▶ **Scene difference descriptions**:
__________________________________________________

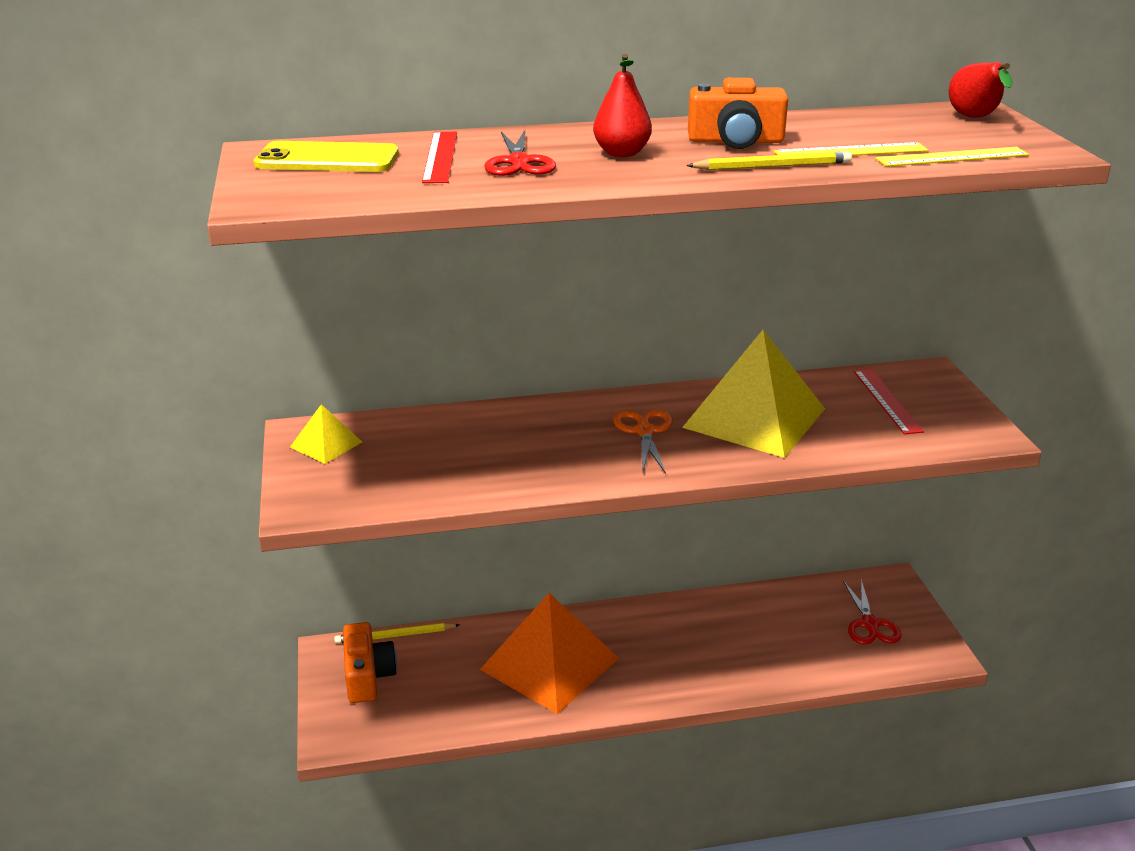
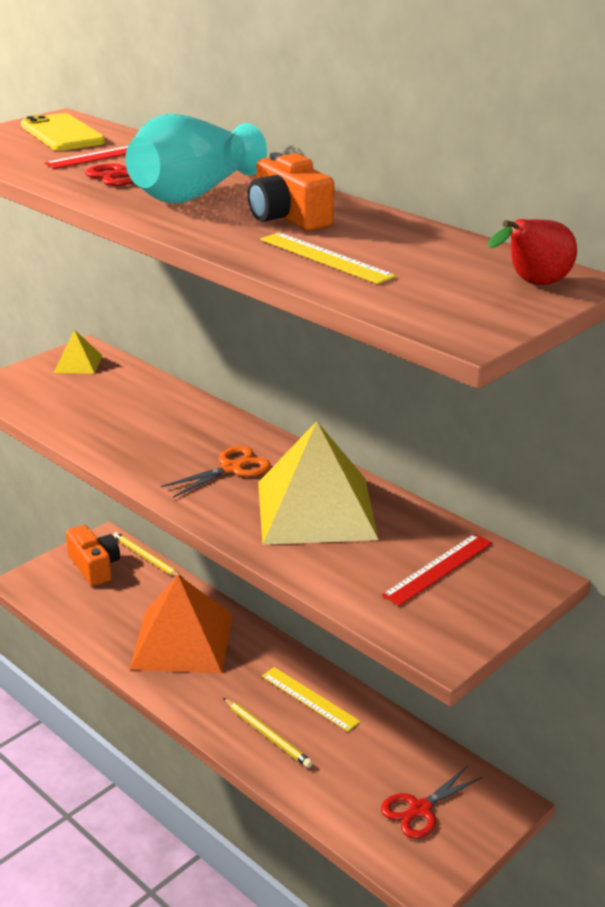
camera: 55 degrees right, 0 degrees up
(367, 676) = (94, 566): orange camera -> orange camera turned 75 degrees counterclockwise
(621, 153) = (194, 193): red pear -> turquoise vase
(772, 166) = (235, 241): yellow pencil -> yellow pencil (267, 735)
(952, 157) = (374, 296): yellow ruler -> yellow ruler (310, 698)

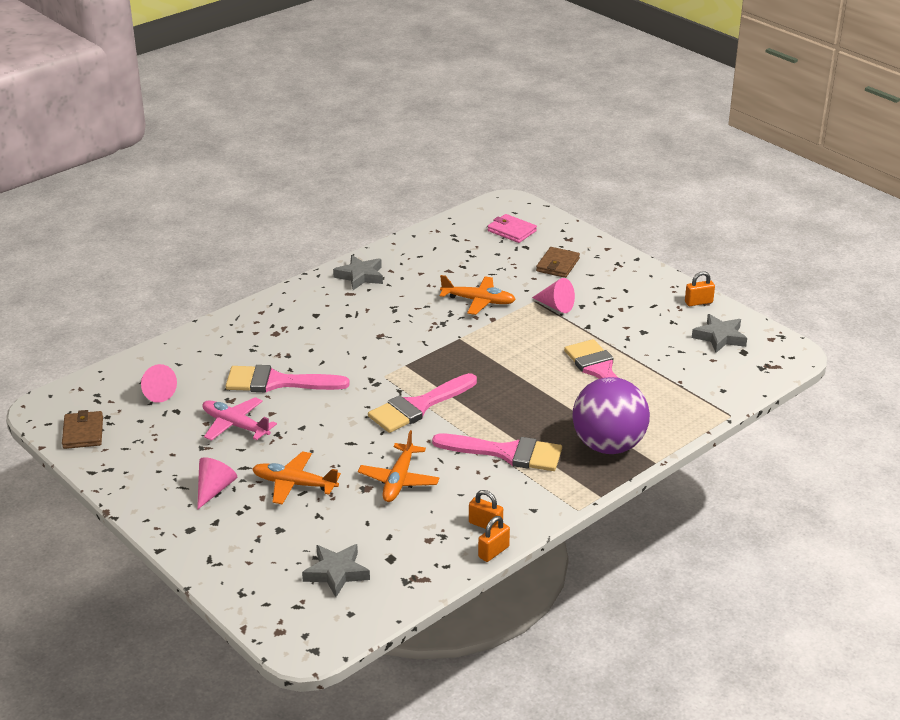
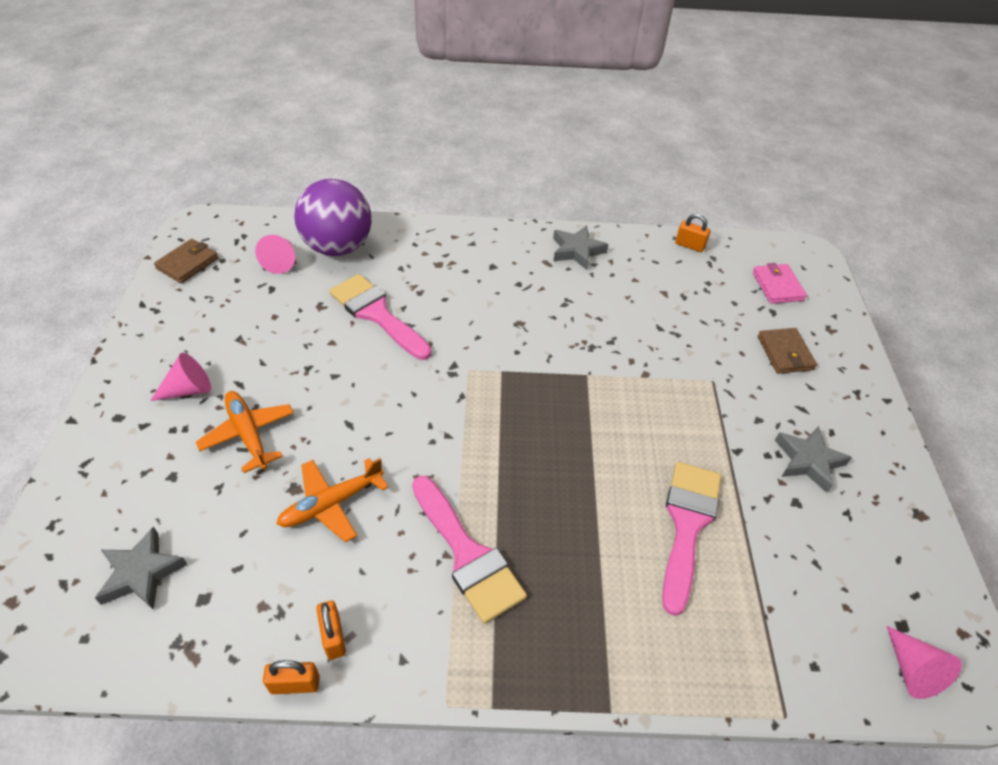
camera: 40 degrees right, 15 degrees up
(236, 425) = (290, 335): pink plane -> none
(418, 406) = (456, 427): pink brush -> none
(478, 301) = (654, 344): orange plane -> none
(555, 306) = (728, 401): pink cone -> pink cone (912, 670)
(557, 265) = (785, 353): brown wallet -> brown wallet turned 75 degrees counterclockwise
(608, 445) = (584, 637): purple ball -> purple ball (338, 247)
(698, 302) = (909, 508): orange padlock -> orange padlock (689, 245)
(720, 337) = (890, 579): grey star -> grey star (808, 461)

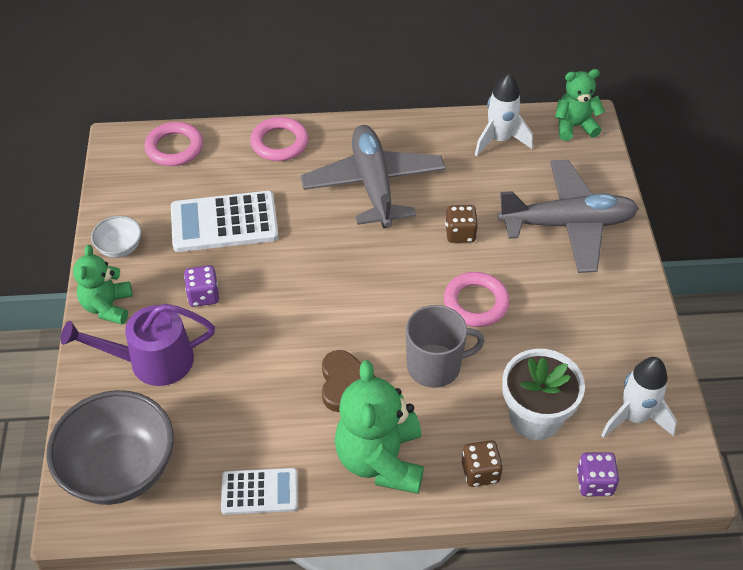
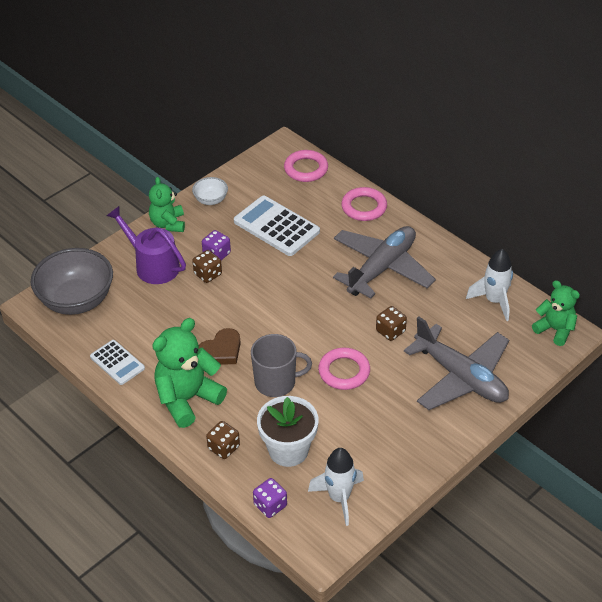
camera: 50 degrees right, 5 degrees down
(108, 306) = (168, 224): green teddy bear -> green teddy bear turned 60 degrees counterclockwise
(223, 322) = (208, 274): none -> brown dice
(435, 366) = (276, 382): grey mug -> grey mug turned 45 degrees counterclockwise

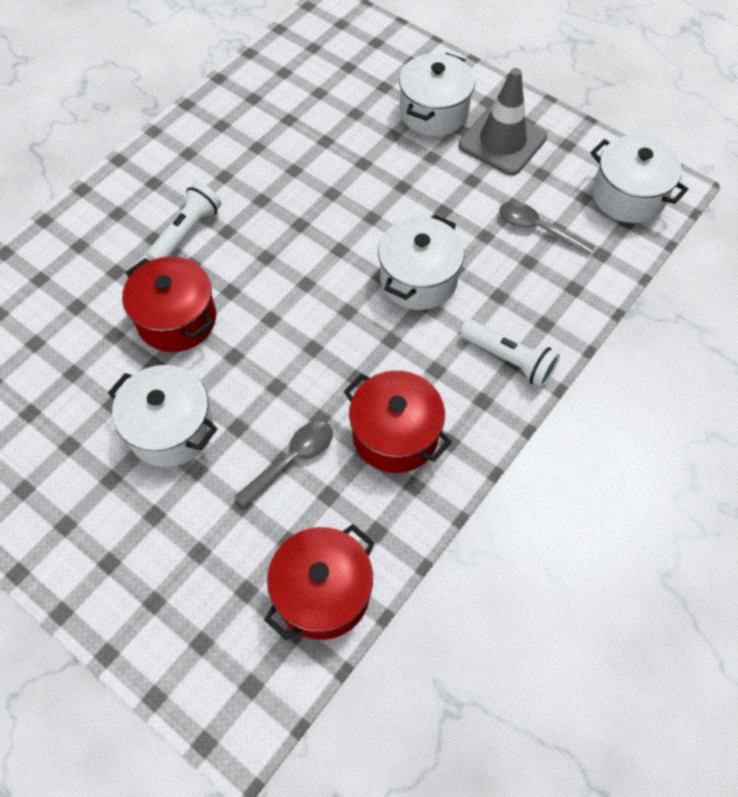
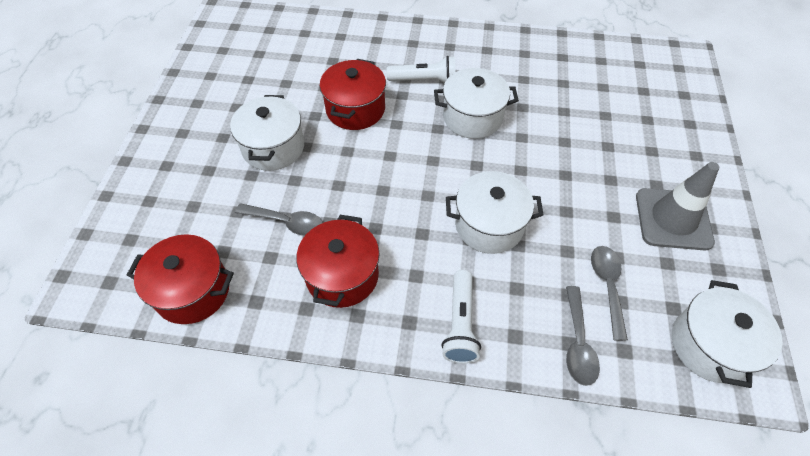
camera: 60 degrees right, 5 degrees down
(434, 112) = (655, 160): white pot -> white pot (472, 117)
(577, 282) = (578, 343): none -> grey spoon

__________________________________________________

Can you quote exactly, and only, the lines from the one containing "camera: 50 degrees right, 5 degrees down" through the last line of the records above, keeping both ends and leaving out any pictures?

camera: 50 degrees right, 5 degrees down
(108, 306) = (168, 224): green teddy bear -> green teddy bear turned 60 degrees counterclockwise
(223, 322) = (208, 274): none -> brown dice
(435, 366) = (276, 382): grey mug -> grey mug turned 45 degrees counterclockwise

camera: 60 degrees right, 5 degrees down
(434, 112) = (655, 160): white pot -> white pot (472, 117)
(577, 282) = (578, 343): none -> grey spoon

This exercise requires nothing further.